[Before-and-after object listings]
=-=-=-=-=

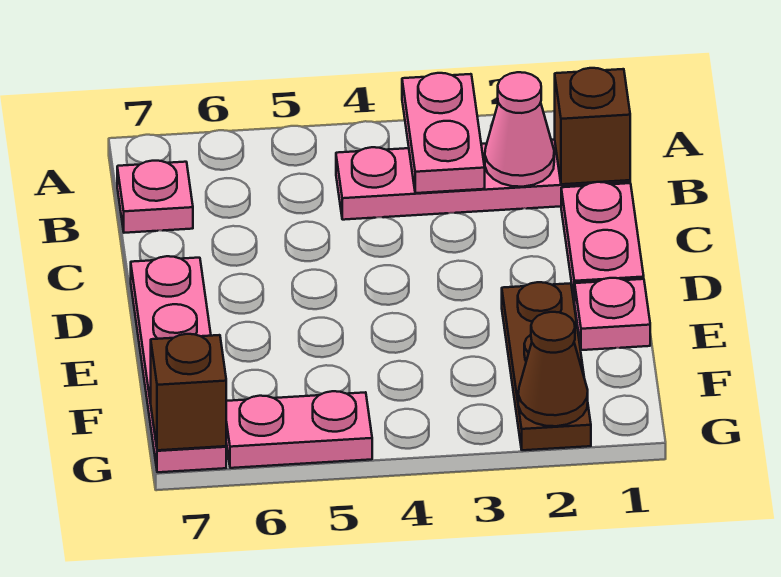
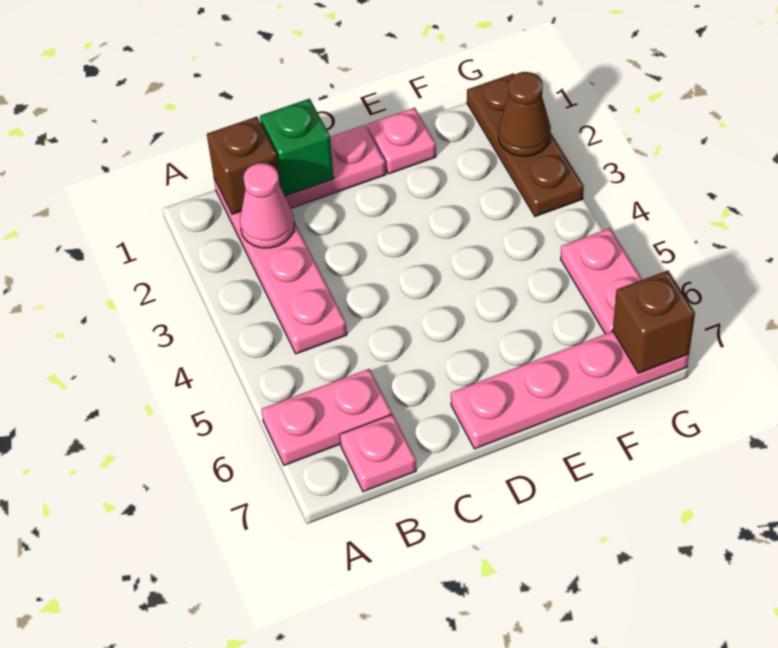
pink plate A3:B3 level 2 -> pink plate A6:B6 level 1
none -> green brick C1 level 2
brown plate E2:G2 level 1 -> brown plate G1:G3 level 1

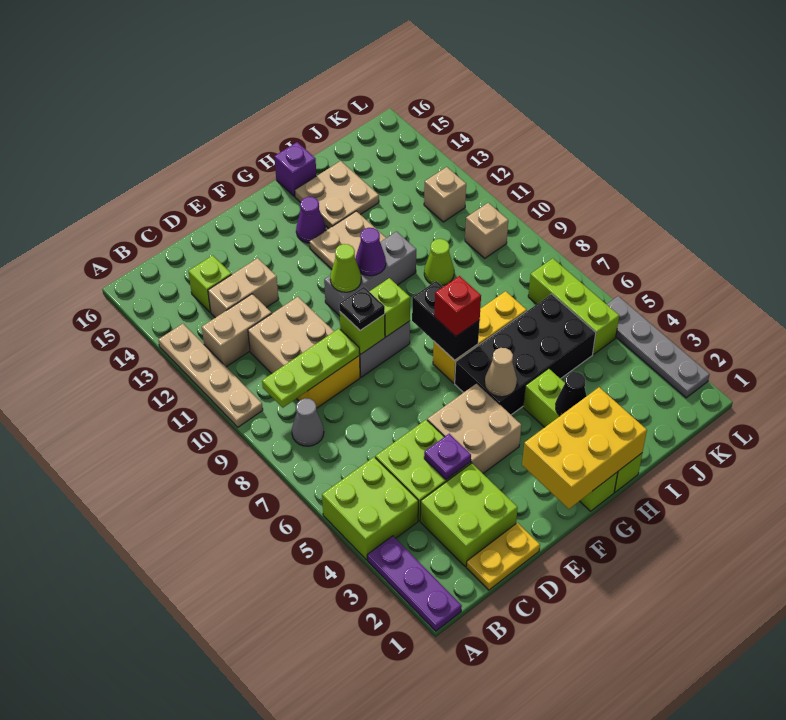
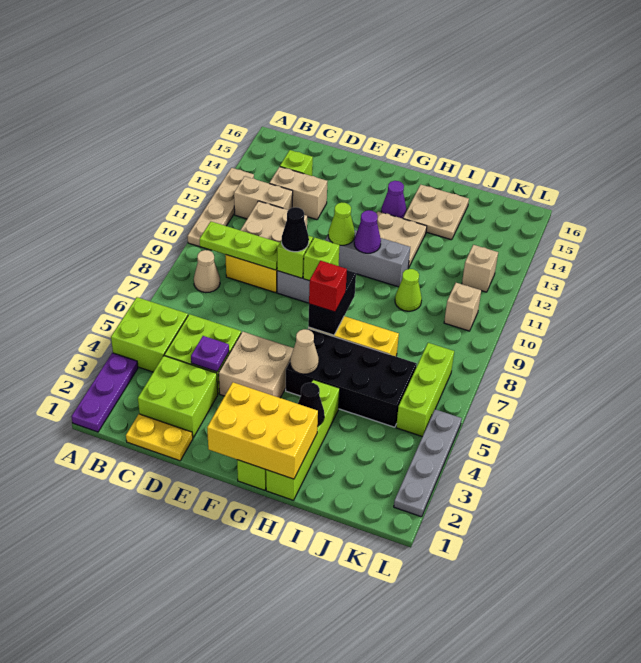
grey cone B8 level 1 -> tan cone B8 level 1
black plate E9 level 3 -> black cone E9 level 3
purple brick H16 level 1 -> none

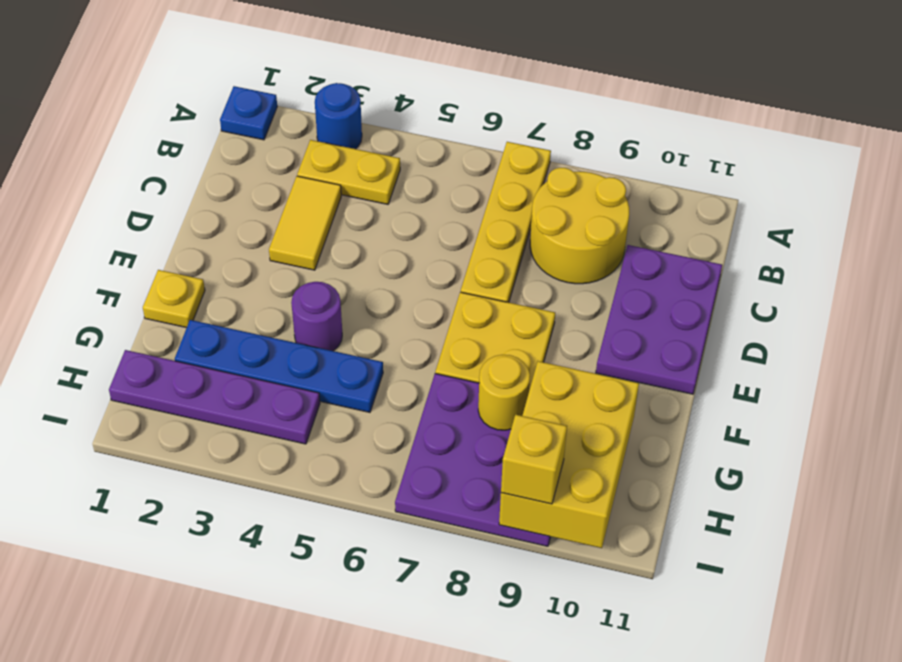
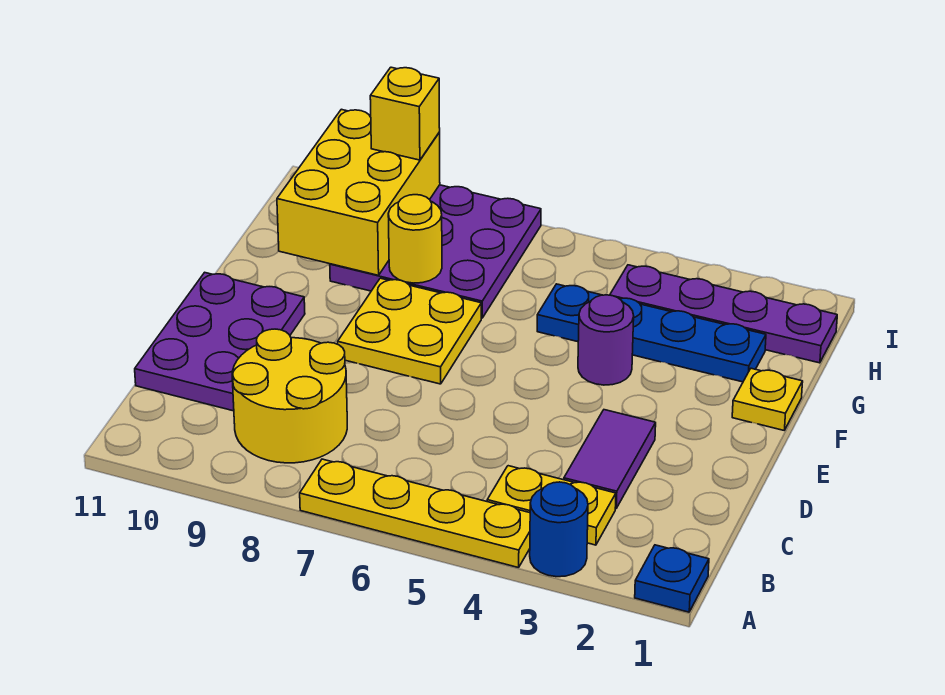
yellow plate A7:D7 level 1 -> yellow plate A4:A7 level 1
yellow tile C3:D3 level 1 -> purple tile C3:D3 level 1

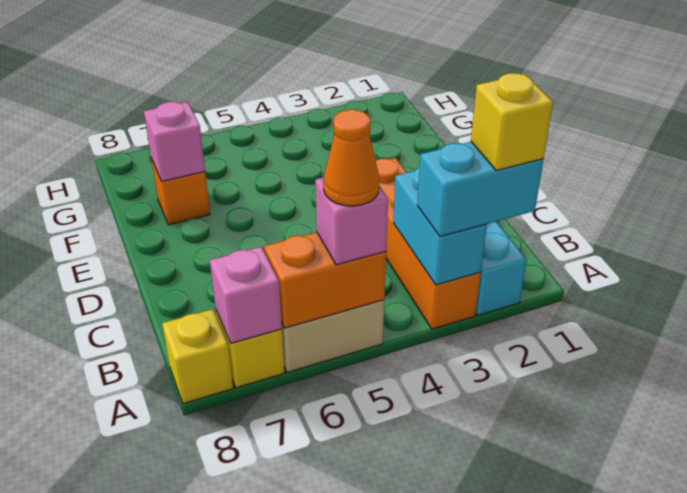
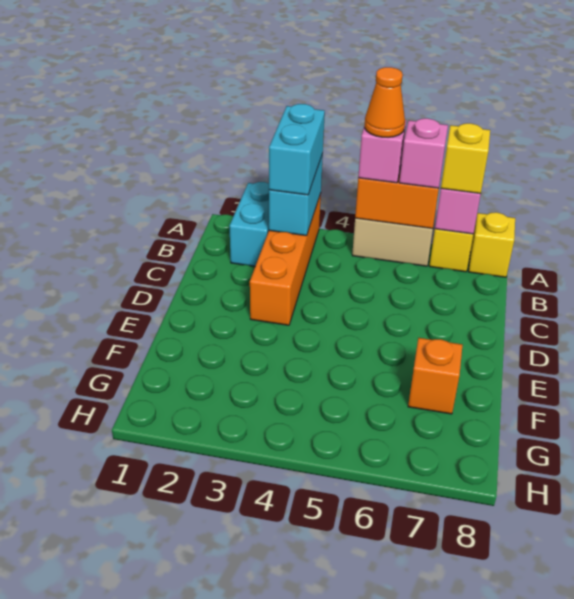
cyan brick A2:A3 level 3 -> cyan brick A3:B3 level 3
yellow brick A2 level 4 -> yellow brick A7 level 3
pink brick F7 level 2 -> pink brick A6 level 3

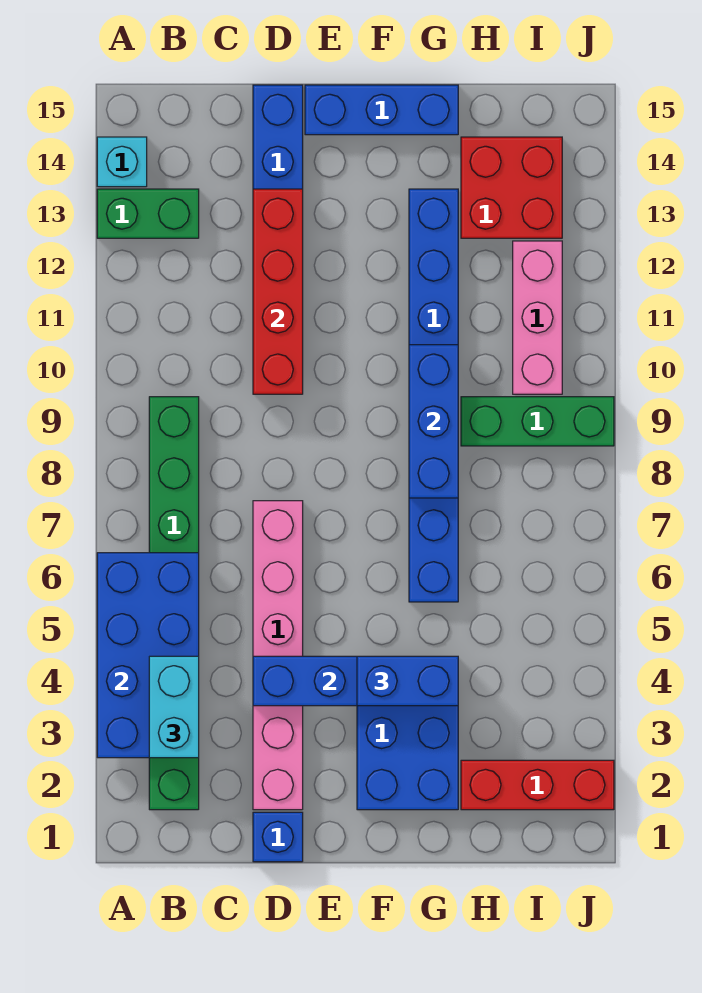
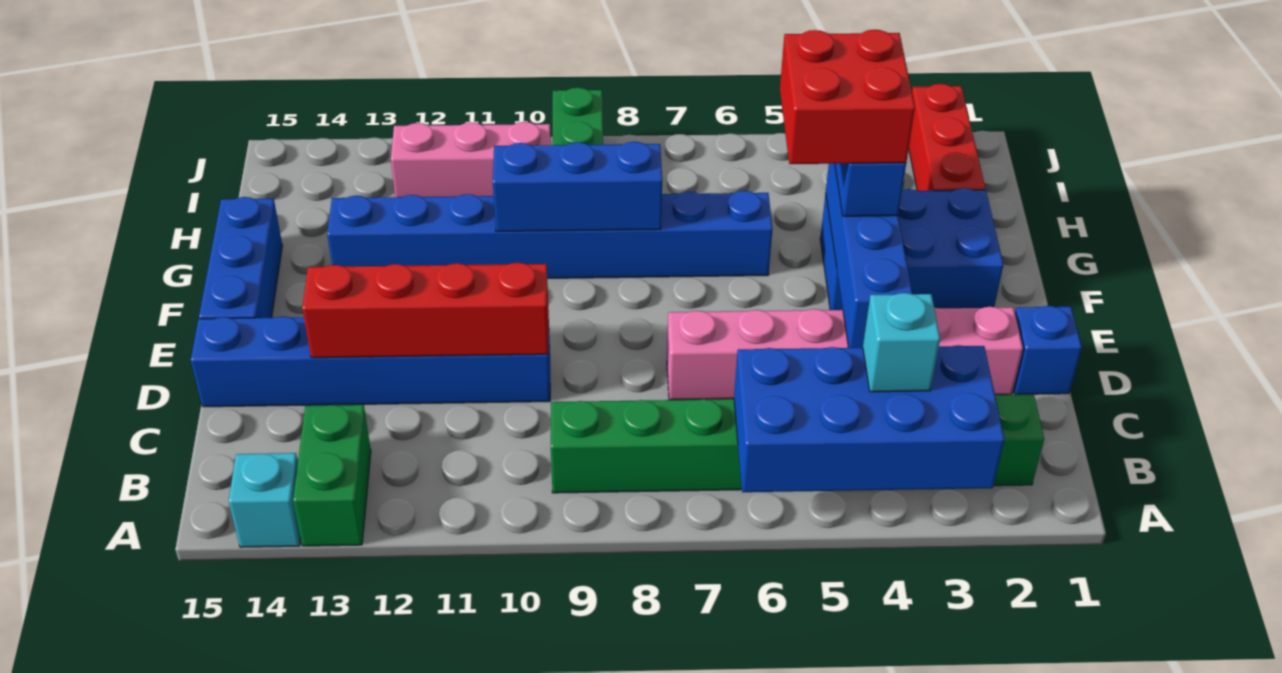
cyan brick B3:B4 level 3 -> cyan brick B4 level 3
red brick H13:I14 level 1 -> red brick F4:G5 level 4

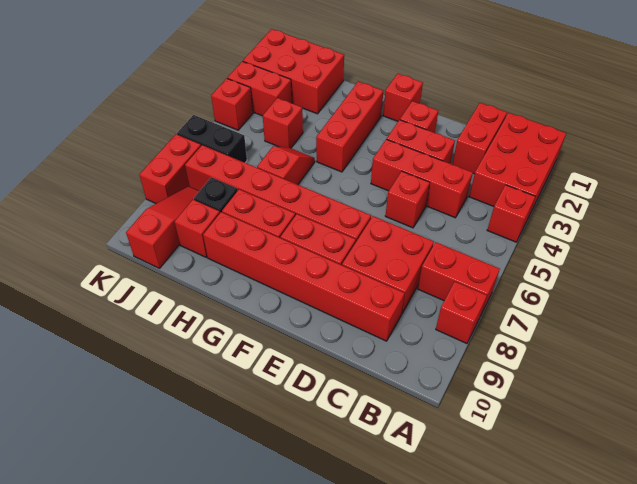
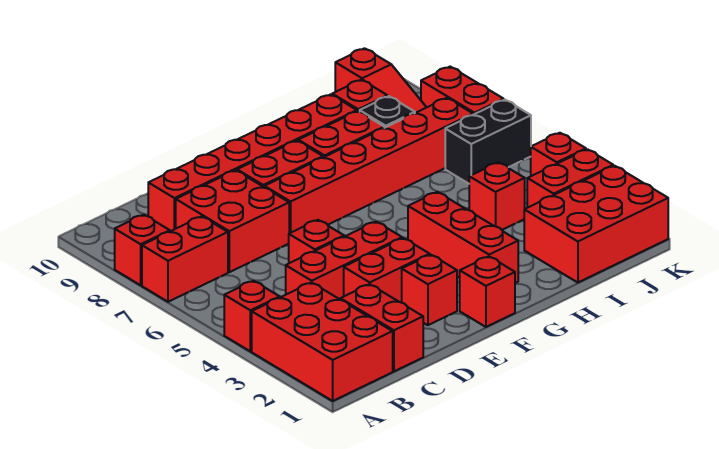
red slope H5:H6 level 1 top 6 -> none

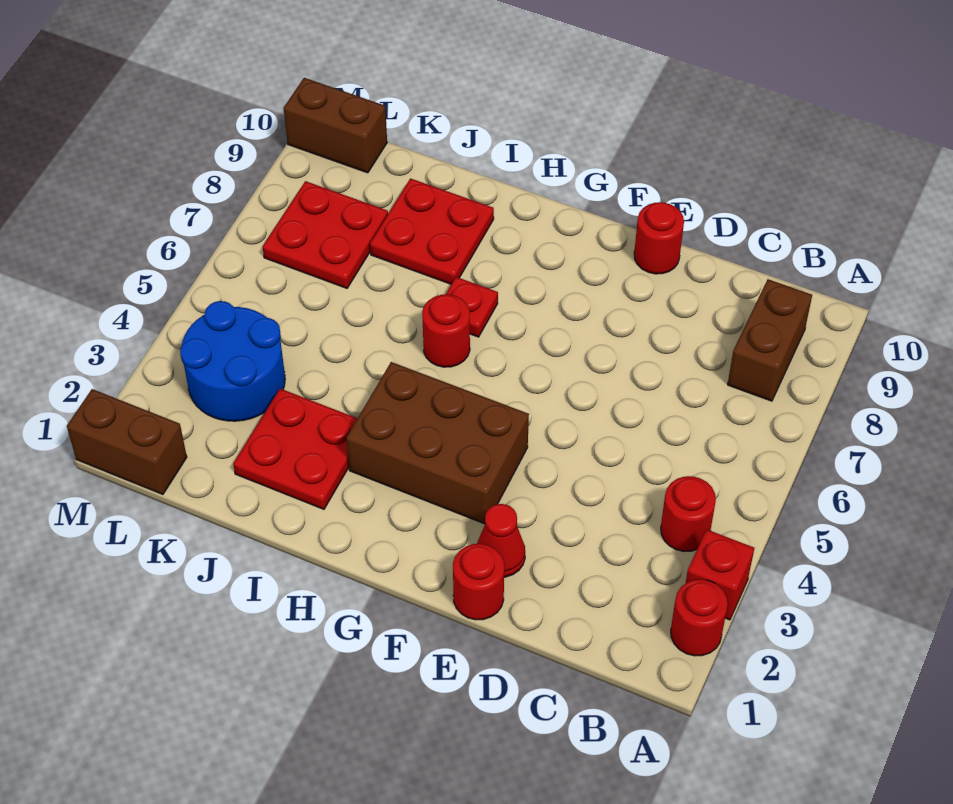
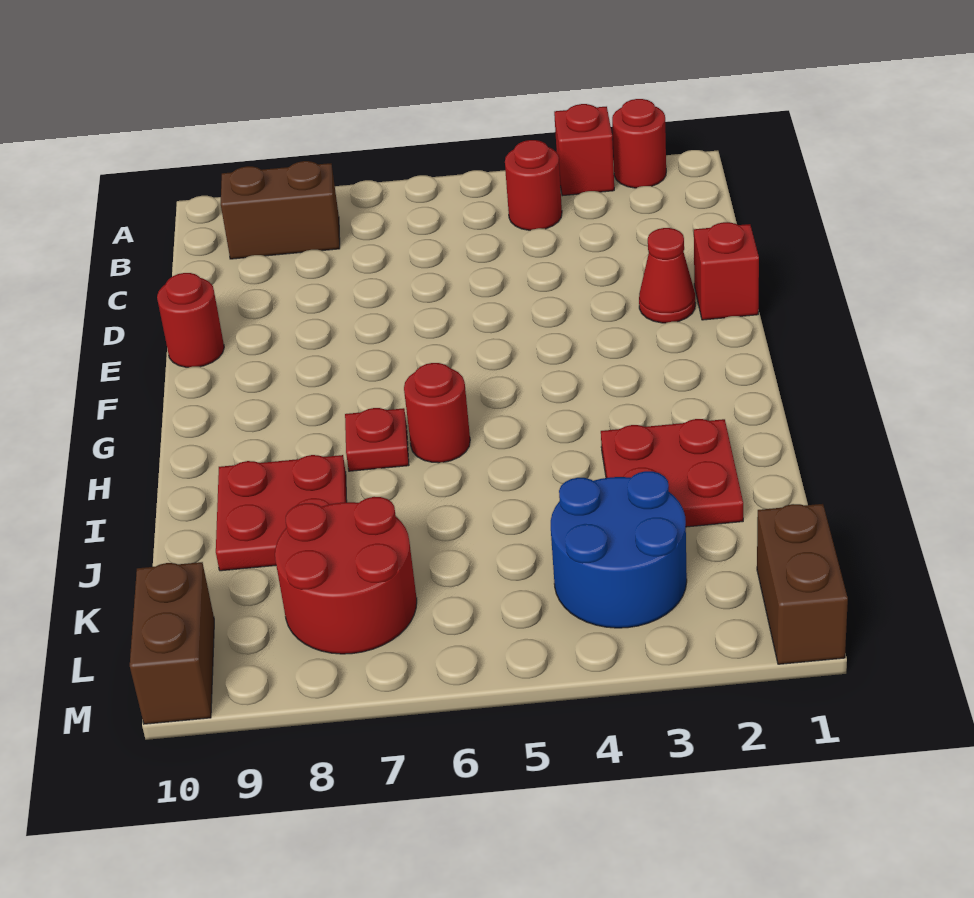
red round brick E1 level 1 -> red brick E1 level 1
brown brick F3:H4 level 1 -> none
red plate K7:L8 level 1 -> red round brick K7:L8 level 1

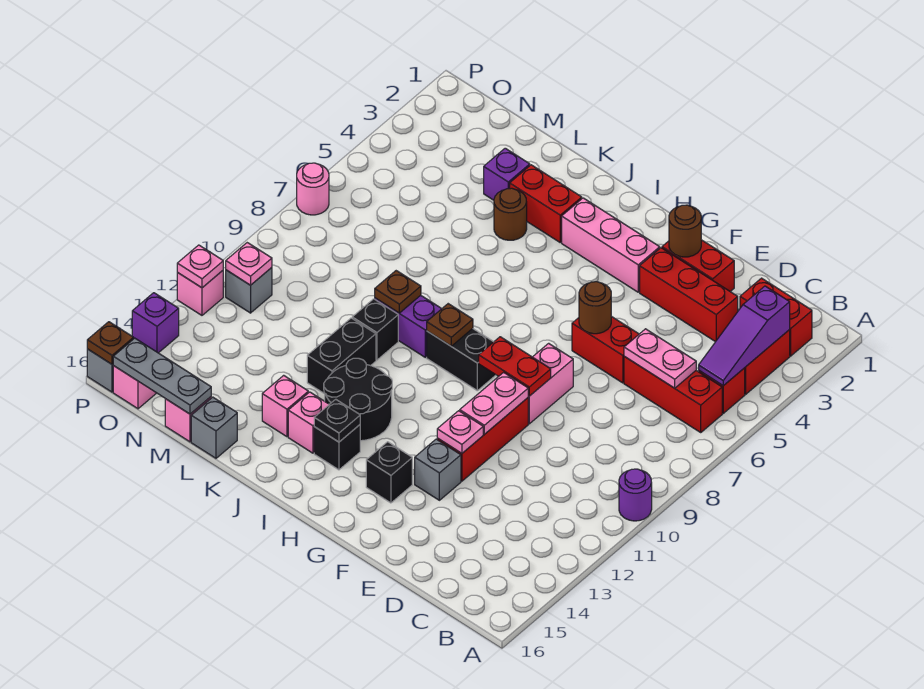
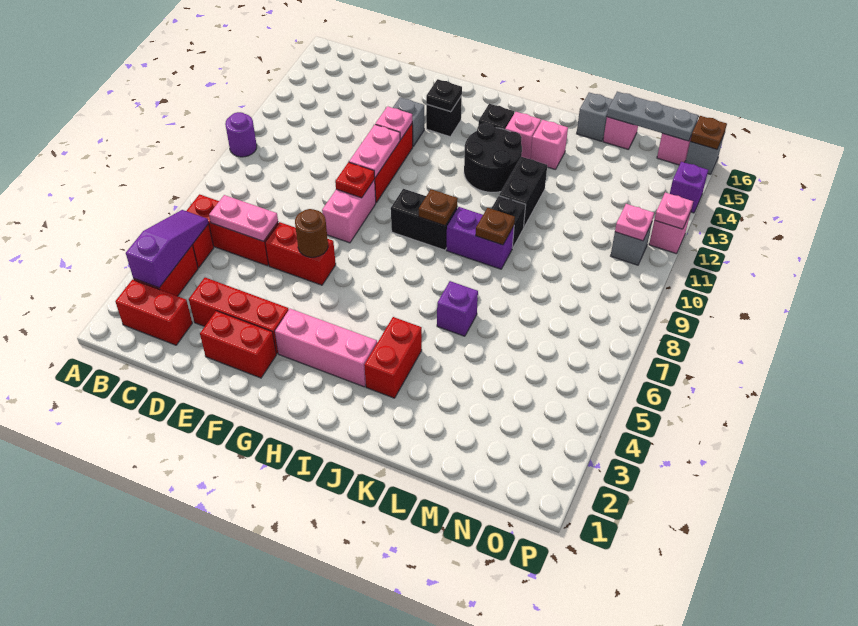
brown round brick F2 level 2 -> none
red plate F9:G9 level 2 -> red plate F9 level 2
black plate I14 level 2 -> black plate G14 level 2
red brick J3:K3 level 1 -> red brick J3:J4 level 1
brown round brick K4 level 1 -> none
purple brick L3 level 1 -> purple brick K6 level 1
pink round brick P7 level 1 -> none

=-=-=-=-=

__What the exercise asks__.
Whenever the word "brown" shows up in a line of the entries above, copy that line.

__Answer to this task__.
brown plate E2:G2 level 1 -> brown plate G1:G3 level 1
brown brick F3:H4 level 1 -> none
brown round brick F2 level 2 -> none
brown round brick K4 level 1 -> none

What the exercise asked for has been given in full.